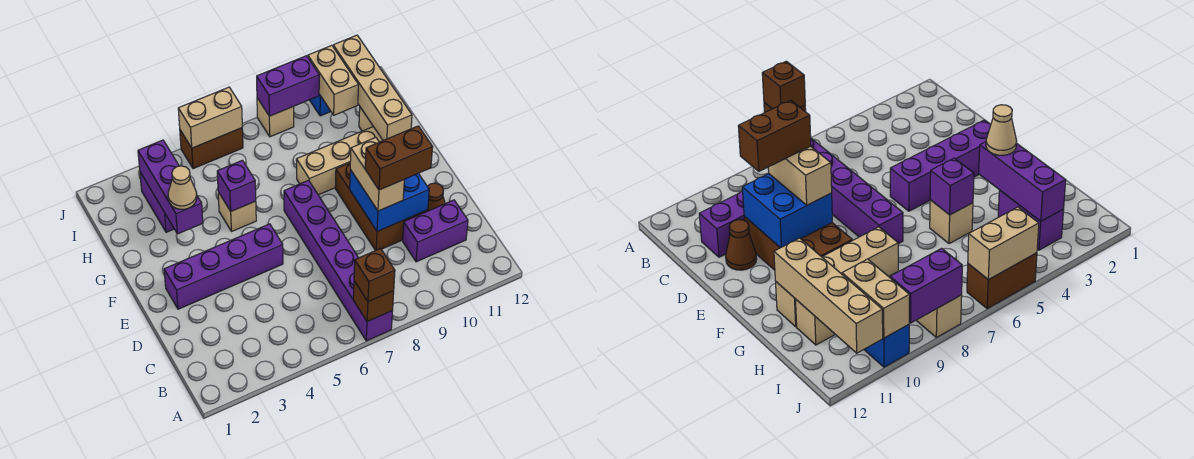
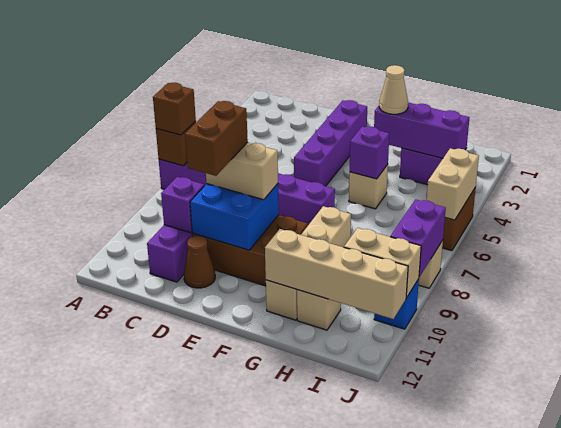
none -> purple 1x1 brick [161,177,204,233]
#####
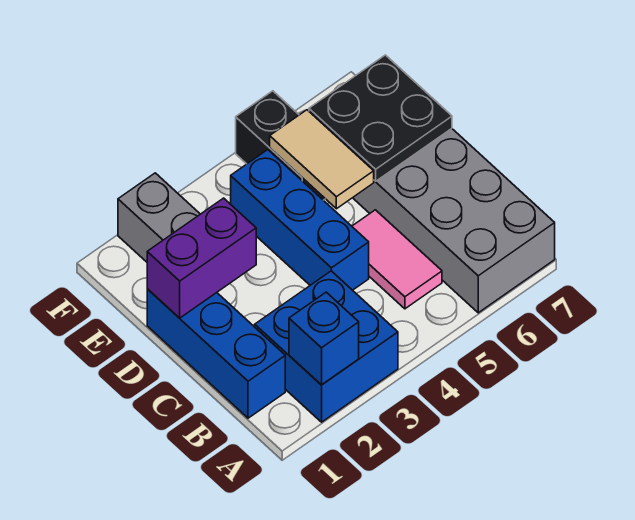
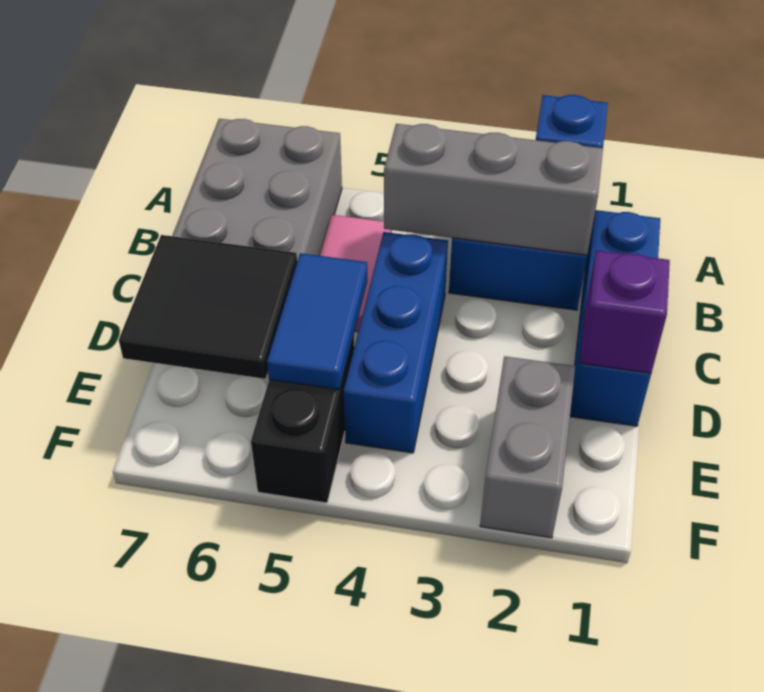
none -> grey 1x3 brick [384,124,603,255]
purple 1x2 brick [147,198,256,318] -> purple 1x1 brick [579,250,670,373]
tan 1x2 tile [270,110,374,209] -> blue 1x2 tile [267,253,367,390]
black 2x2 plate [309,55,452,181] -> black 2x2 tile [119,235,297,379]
#####
**What to work on**
What is the number of lines in the records that hold "tile"? Give the number by itself.

**Expected answer**
2